### Task statement
This exercise calls for the line with "green spoon: 3 -> 1", the line with "turquoise teapot: 6 -> 5", and all lines between them in the material below, output exactly and with no other lines.

### Information shown
= Beginning of Section =
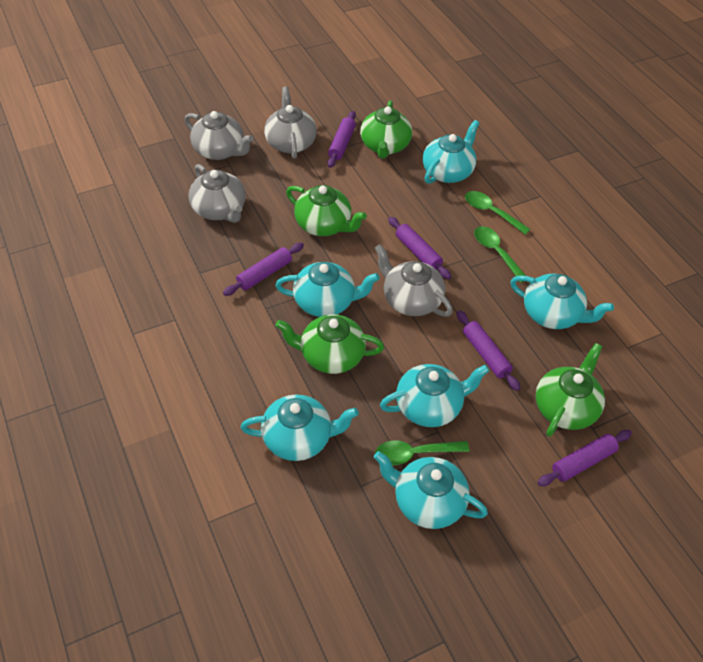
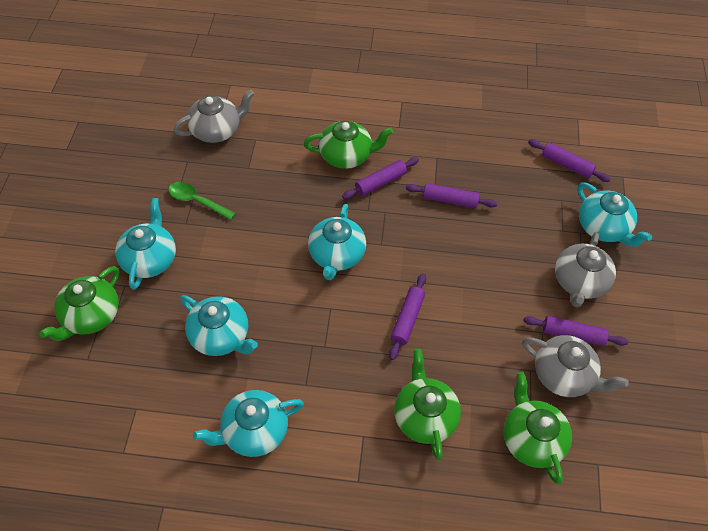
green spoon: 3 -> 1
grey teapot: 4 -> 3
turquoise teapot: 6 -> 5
= End of Section =
= Beginning of Section =
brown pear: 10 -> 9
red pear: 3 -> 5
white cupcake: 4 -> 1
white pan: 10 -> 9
= End of Section =
= Beginning of Section =
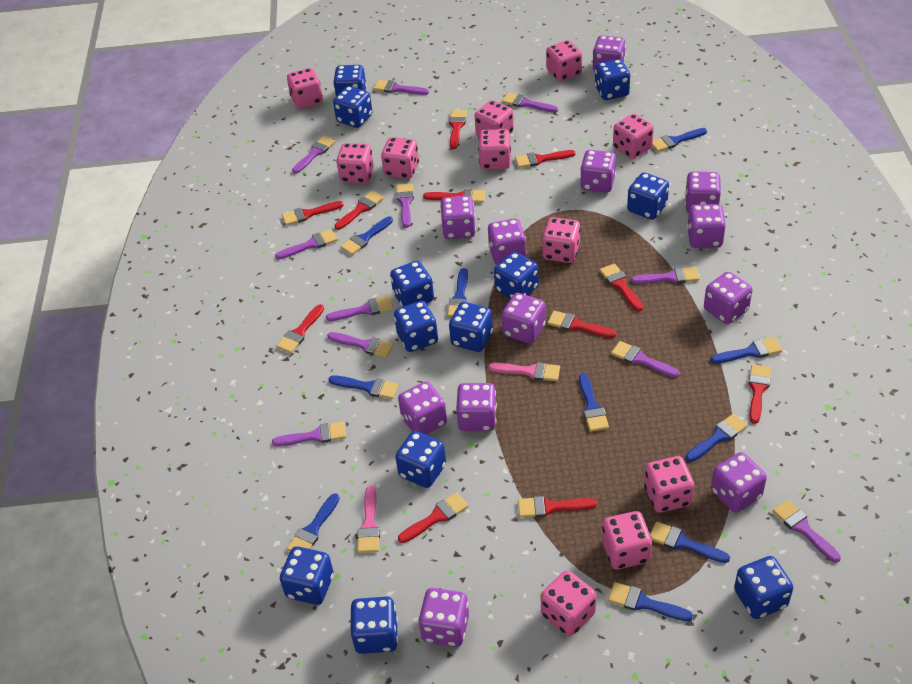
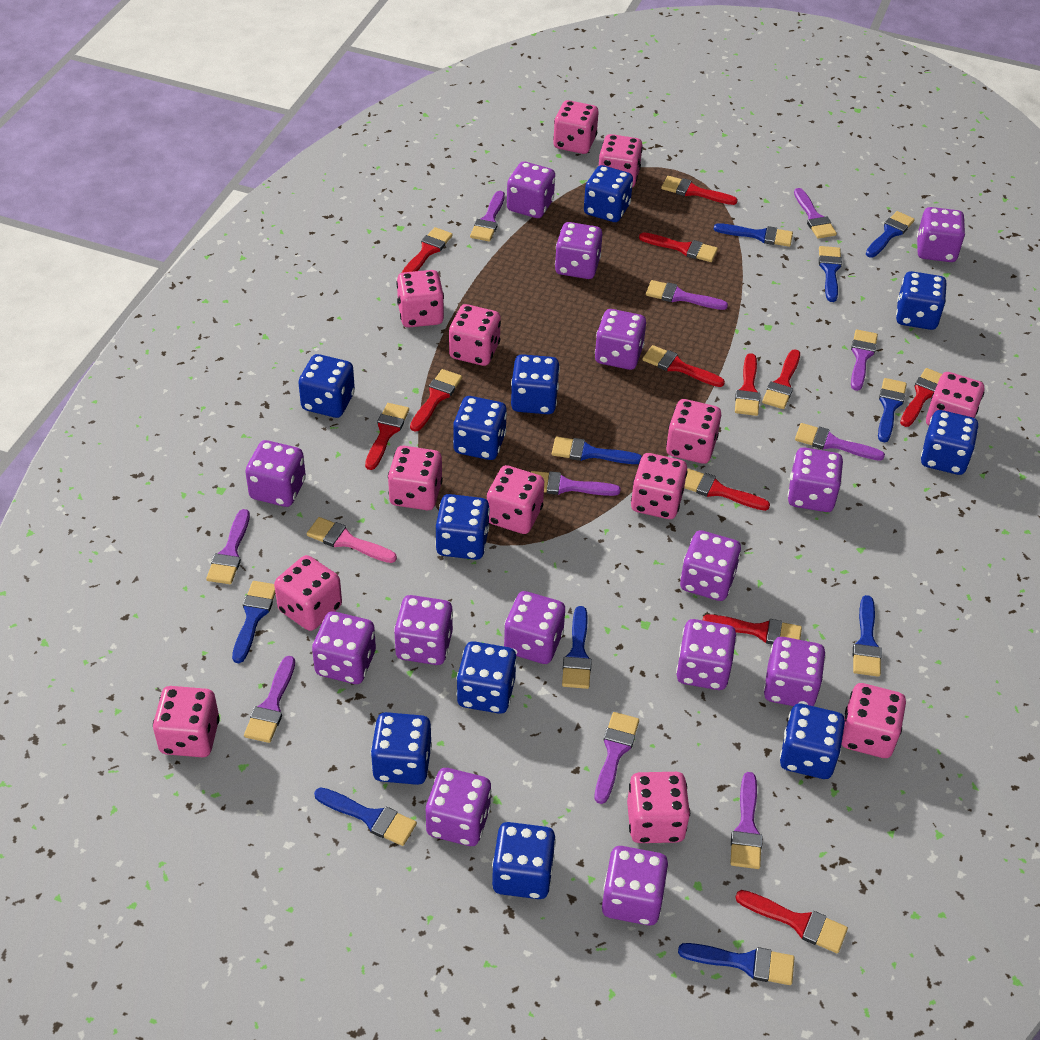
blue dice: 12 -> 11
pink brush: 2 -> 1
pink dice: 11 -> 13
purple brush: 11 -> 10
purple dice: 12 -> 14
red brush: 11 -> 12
= End of Section =
### Solution to this task
green spoon: 3 -> 1
grey teapot: 4 -> 3
turquoise teapot: 6 -> 5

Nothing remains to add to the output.